Problem description = Below is a listing from which only part is wanted; return exactly the lines from the one with "C8: 330nF (GND, VS) -> none" up to and including the one with "R11: 1k (NET22, U4/QF) -> 680 (NET22, U4/QF)".

Records supplied =

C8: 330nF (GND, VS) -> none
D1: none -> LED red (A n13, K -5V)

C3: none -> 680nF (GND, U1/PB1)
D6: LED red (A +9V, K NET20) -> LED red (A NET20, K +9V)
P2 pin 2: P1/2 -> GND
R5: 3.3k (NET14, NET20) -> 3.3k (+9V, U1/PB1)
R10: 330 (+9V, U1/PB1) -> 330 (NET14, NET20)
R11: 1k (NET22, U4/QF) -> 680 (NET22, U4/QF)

--

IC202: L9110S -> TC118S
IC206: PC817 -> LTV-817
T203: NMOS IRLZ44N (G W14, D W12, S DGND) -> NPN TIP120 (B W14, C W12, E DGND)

The answer =
C8: 330nF (GND, VS) -> none
D1: none -> LED red (A n13, K -5V)

C3: none -> 680nF (GND, U1/PB1)
D6: LED red (A +9V, K NET20) -> LED red (A NET20, K +9V)
P2 pin 2: P1/2 -> GND
R5: 3.3k (NET14, NET20) -> 3.3k (+9V, U1/PB1)
R10: 330 (+9V, U1/PB1) -> 330 (NET14, NET20)
R11: 1k (NET22, U4/QF) -> 680 (NET22, U4/QF)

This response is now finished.